In full and without alteration, print the entries.

(Collected data)
Segment Open
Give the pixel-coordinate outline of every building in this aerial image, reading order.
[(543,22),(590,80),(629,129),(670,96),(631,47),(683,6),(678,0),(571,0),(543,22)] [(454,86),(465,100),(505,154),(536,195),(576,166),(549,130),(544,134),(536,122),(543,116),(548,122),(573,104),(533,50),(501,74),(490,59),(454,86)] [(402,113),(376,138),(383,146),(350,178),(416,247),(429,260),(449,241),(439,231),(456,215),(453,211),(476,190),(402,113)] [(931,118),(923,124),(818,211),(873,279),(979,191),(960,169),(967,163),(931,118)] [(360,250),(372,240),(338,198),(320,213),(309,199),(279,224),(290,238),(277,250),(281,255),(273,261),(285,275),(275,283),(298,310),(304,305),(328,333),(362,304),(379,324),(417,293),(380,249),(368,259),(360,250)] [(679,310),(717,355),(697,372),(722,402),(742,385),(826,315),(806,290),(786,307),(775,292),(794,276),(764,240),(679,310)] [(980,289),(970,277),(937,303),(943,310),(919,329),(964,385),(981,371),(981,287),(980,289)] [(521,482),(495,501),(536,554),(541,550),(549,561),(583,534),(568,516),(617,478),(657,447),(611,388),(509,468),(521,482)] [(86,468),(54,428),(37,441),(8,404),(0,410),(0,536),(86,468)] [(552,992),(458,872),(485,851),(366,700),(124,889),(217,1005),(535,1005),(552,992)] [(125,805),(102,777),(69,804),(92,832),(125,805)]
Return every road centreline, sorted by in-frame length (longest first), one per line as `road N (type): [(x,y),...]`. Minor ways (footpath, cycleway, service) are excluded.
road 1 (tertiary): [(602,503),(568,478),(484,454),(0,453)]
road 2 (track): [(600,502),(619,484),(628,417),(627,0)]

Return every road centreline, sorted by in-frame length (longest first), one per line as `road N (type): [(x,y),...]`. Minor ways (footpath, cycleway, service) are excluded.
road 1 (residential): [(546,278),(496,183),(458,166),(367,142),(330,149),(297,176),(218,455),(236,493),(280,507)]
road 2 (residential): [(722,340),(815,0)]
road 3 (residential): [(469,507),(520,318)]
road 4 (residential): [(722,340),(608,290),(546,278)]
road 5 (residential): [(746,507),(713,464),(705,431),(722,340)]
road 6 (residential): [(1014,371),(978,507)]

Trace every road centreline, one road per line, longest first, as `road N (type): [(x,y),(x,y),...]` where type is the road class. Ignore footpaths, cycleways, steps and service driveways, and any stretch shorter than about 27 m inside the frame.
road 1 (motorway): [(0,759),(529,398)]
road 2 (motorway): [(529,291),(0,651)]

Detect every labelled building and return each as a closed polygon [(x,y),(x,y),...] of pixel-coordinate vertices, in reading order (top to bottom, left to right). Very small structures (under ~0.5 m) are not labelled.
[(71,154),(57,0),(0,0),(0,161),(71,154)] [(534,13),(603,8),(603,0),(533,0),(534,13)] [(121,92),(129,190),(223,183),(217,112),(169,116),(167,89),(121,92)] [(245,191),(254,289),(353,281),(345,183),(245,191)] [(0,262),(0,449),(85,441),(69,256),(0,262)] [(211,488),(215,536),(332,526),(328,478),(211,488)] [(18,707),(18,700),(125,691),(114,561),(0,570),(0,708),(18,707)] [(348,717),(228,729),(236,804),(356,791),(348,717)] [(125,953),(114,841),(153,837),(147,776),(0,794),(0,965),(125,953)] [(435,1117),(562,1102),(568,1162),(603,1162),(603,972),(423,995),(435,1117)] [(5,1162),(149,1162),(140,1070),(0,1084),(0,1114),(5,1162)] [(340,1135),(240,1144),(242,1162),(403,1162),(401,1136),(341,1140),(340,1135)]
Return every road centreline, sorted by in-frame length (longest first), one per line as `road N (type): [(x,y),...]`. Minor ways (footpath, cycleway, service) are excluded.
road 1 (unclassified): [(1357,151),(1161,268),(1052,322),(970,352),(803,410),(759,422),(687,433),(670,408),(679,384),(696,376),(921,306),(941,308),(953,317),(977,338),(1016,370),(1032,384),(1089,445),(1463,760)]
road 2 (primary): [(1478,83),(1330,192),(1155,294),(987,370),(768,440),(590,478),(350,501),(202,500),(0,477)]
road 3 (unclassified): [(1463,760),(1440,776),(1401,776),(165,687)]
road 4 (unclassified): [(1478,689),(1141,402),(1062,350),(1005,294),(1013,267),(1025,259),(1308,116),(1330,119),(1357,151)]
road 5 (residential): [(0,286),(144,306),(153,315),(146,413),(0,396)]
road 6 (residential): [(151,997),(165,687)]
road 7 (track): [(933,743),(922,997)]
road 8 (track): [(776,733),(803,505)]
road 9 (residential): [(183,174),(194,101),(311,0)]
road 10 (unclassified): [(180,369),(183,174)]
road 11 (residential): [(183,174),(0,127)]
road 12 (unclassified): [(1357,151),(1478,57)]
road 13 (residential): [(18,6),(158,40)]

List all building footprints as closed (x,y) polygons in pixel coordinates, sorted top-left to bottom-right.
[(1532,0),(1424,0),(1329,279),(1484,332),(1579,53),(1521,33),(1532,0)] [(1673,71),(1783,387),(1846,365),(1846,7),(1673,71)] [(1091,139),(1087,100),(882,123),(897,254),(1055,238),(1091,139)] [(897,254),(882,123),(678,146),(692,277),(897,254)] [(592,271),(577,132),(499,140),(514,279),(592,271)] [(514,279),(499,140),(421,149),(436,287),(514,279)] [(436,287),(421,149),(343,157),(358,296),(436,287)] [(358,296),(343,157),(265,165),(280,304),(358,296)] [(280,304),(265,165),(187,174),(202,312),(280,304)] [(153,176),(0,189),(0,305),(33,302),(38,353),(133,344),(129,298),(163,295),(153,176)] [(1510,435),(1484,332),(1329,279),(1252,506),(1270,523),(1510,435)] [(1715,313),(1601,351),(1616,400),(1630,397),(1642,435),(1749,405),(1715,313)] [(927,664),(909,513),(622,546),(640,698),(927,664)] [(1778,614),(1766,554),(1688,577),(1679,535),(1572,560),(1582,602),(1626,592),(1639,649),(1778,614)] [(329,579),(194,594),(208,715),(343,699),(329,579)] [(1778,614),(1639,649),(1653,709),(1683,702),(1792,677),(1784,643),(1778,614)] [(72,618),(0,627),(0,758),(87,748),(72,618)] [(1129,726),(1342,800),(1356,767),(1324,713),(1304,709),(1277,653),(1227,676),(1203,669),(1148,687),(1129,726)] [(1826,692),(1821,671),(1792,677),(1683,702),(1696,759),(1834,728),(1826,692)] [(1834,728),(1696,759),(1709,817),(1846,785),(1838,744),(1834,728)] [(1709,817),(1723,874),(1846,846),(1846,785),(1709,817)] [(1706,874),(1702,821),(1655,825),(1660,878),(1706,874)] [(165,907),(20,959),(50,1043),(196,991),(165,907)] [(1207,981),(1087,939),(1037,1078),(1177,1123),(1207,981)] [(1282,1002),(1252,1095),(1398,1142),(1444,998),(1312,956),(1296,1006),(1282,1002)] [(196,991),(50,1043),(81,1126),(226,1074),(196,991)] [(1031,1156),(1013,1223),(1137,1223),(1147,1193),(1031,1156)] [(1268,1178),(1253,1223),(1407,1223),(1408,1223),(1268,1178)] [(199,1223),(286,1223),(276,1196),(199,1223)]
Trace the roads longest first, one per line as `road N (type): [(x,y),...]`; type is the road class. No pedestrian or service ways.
Segment Closed
**Response area:**
Give the pixel-coordinate outline of every building in this aerial image, reading order.
[(543,22),(590,80),(629,129),(670,96),(631,47),(683,6),(678,0),(571,0),(543,22)] [(454,86),(465,100),(505,154),(536,195),(576,166),(549,130),(544,134),(536,122),(543,116),(548,122),(573,104),(533,50),(501,74),(490,59),(454,86)] [(402,113),(376,138),(383,146),(350,178),(416,247),(429,260),(449,241),(439,231),(456,215),(453,211),(476,190),(402,113)] [(931,118),(923,124),(818,211),(873,279),(979,191),(960,169),(967,163),(931,118)] [(360,250),(372,240),(338,198),(320,213),(309,199),(279,224),(290,238),(277,250),(281,255),(273,261),(285,275),(275,283),(298,310),(304,305),(328,333),(362,304),(379,324),(417,293),(380,249),(368,259),(360,250)] [(679,310),(717,355),(697,372),(722,402),(742,385),(826,315),(806,290),(786,307),(775,292),(794,276),(764,240),(679,310)] [(980,289),(970,277),(937,303),(943,310),(919,329),(964,385),(981,371),(981,287),(980,289)] [(521,482),(495,501),(536,554),(541,550),(549,561),(583,534),(568,516),(617,478),(657,447),(611,388),(509,468),(521,482)] [(86,468),(54,428),(37,441),(8,404),(0,410),(0,536),(86,468)] [(552,992),(458,872),(485,851),(366,700),(124,889),(217,1005),(535,1005),(552,992)] [(125,805),(102,777),(69,804),(92,832),(125,805)]
Return every road centreline, sorted by in-frame length (longest first), one per line as `road N (type): [(x,y),...]`. Minor ways (footpath, cycleway, service) are excluded.
road 1 (tertiary): [(602,503),(568,478),(484,454),(0,453)]
road 2 (track): [(600,502),(619,484),(628,417),(627,0)]

Return every road centreline, sorted by in-frame length (longest first), one per line as `road N (type): [(x,y),...]`. Minor ways (footpath, cycleway, service) are excluded.
road 1 (residential): [(546,278),(496,183),(458,166),(367,142),(330,149),(297,176),(218,455),(236,493),(280,507)]
road 2 (residential): [(722,340),(815,0)]
road 3 (residential): [(469,507),(520,318)]
road 4 (residential): [(722,340),(608,290),(546,278)]
road 5 (residential): [(746,507),(713,464),(705,431),(722,340)]
road 6 (residential): [(1014,371),(978,507)]

Trace every road centreline, one road per line, longest first, as `road N (type): [(x,y),(x,y),...]` where type is the road class. Ignore footpaths, cycleways, steps and service driveways, and any stretch shorter than about 27 m inside the frame.
road 1 (motorway): [(0,759),(529,398)]
road 2 (motorway): [(529,291),(0,651)]

Detect every labelled building and return each as a closed polygon [(x,y),(x,y),...] of pixel-coordinate vertices, in reading order (top to bottom, left to right). Very small structures (under ~0.5 m) are not labelled.
[(71,154),(57,0),(0,0),(0,161),(71,154)] [(534,13),(603,8),(603,0),(533,0),(534,13)] [(121,92),(129,190),(223,183),(217,112),(169,116),(167,89),(121,92)] [(245,191),(254,289),(353,281),(345,183),(245,191)] [(0,262),(0,449),(85,441),(69,256),(0,262)] [(211,488),(215,536),(332,526),(328,478),(211,488)] [(18,707),(18,700),(125,691),(114,561),(0,570),(0,708),(18,707)] [(348,717),(228,729),(236,804),(356,791),(348,717)] [(125,953),(114,841),(153,837),(147,776),(0,794),(0,965),(125,953)] [(435,1117),(562,1102),(568,1162),(603,1162),(603,972),(423,995),(435,1117)] [(5,1162),(149,1162),(140,1070),(0,1084),(0,1114),(5,1162)] [(340,1135),(240,1144),(242,1162),(403,1162),(401,1136),(341,1140),(340,1135)]
Return every road centreline, sorted by in-frame length (longest first), one per line as `road N (type): [(x,y),...]`. Minor ways (footpath, cycleway, service) are excluded.
road 1 (unclassified): [(1357,151),(1161,268),(1052,322),(970,352),(803,410),(759,422),(687,433),(670,408),(679,384),(696,376),(921,306),(941,308),(953,317),(977,338),(1016,370),(1032,384),(1089,445),(1463,760)]
road 2 (primary): [(1478,83),(1330,192),(1155,294),(987,370),(768,440),(590,478),(350,501),(202,500),(0,477)]
road 3 (unclassified): [(1463,760),(1440,776),(1401,776),(165,687)]
road 4 (unclassified): [(1478,689),(1141,402),(1062,350),(1005,294),(1013,267),(1025,259),(1308,116),(1330,119),(1357,151)]
road 5 (residential): [(0,286),(144,306),(153,315),(146,413),(0,396)]
road 6 (residential): [(151,997),(165,687)]
road 7 (track): [(933,743),(922,997)]
road 8 (track): [(776,733),(803,505)]
road 9 (residential): [(183,174),(194,101),(311,0)]
road 10 (unclassified): [(180,369),(183,174)]
road 11 (residential): [(183,174),(0,127)]
road 12 (unclassified): [(1357,151),(1478,57)]
road 13 (residential): [(18,6),(158,40)]

List all building footprints as closed (x,y) polygons in pixel coordinates, sorted top-left to bottom-right.
[(1532,0),(1424,0),(1329,279),(1484,332),(1579,53),(1521,33),(1532,0)] [(1673,71),(1783,387),(1846,365),(1846,7),(1673,71)] [(1091,139),(1087,100),(882,123),(897,254),(1055,238),(1091,139)] [(897,254),(882,123),(678,146),(692,277),(897,254)] [(592,271),(577,132),(499,140),(514,279),(592,271)] [(514,279),(499,140),(421,149),(436,287),(514,279)] [(436,287),(421,149),(343,157),(358,296),(436,287)] [(358,296),(343,157),(265,165),(280,304),(358,296)] [(280,304),(265,165),(187,174),(202,312),(280,304)] [(153,176),(0,189),(0,305),(33,302),(38,353),(133,344),(129,298),(163,295),(153,176)] [(1510,435),(1484,332),(1329,279),(1252,506),(1270,523),(1510,435)] [(1715,313),(1601,351),(1616,400),(1630,397),(1642,435),(1749,405),(1715,313)] [(927,664),(909,513),(622,546),(640,698),(927,664)] [(1778,614),(1766,554),(1688,577),(1679,535),(1572,560),(1582,602),(1626,592),(1639,649),(1778,614)] [(329,579),(194,594),(208,715),(343,699),(329,579)] [(1778,614),(1639,649),(1653,709),(1683,702),(1792,677),(1784,643),(1778,614)] [(72,618),(0,627),(0,758),(87,748),(72,618)] [(1129,726),(1342,800),(1356,767),(1324,713),(1304,709),(1277,653),(1227,676),(1203,669),(1148,687),(1129,726)] [(1826,692),(1821,671),(1792,677),(1683,702),(1696,759),(1834,728),(1826,692)] [(1834,728),(1696,759),(1709,817),(1846,785),(1838,744),(1834,728)] [(1709,817),(1723,874),(1846,846),(1846,785),(1709,817)] [(1706,874),(1702,821),(1655,825),(1660,878),(1706,874)] [(165,907),(20,959),(50,1043),(196,991),(165,907)] [(1207,981),(1087,939),(1037,1078),(1177,1123),(1207,981)] [(1282,1002),(1252,1095),(1398,1142),(1444,998),(1312,956),(1296,1006),(1282,1002)] [(196,991),(50,1043),(81,1126),(226,1074),(196,991)] [(1031,1156),(1013,1223),(1137,1223),(1147,1193),(1031,1156)] [(1268,1178),(1253,1223),(1407,1223),(1408,1223),(1268,1178)] [(199,1223),(286,1223),(276,1196),(199,1223)]
Trace the roads longest first, one per line as `road N (type): [(x,y),...]`; type is the road class. No pedestrian or service ways.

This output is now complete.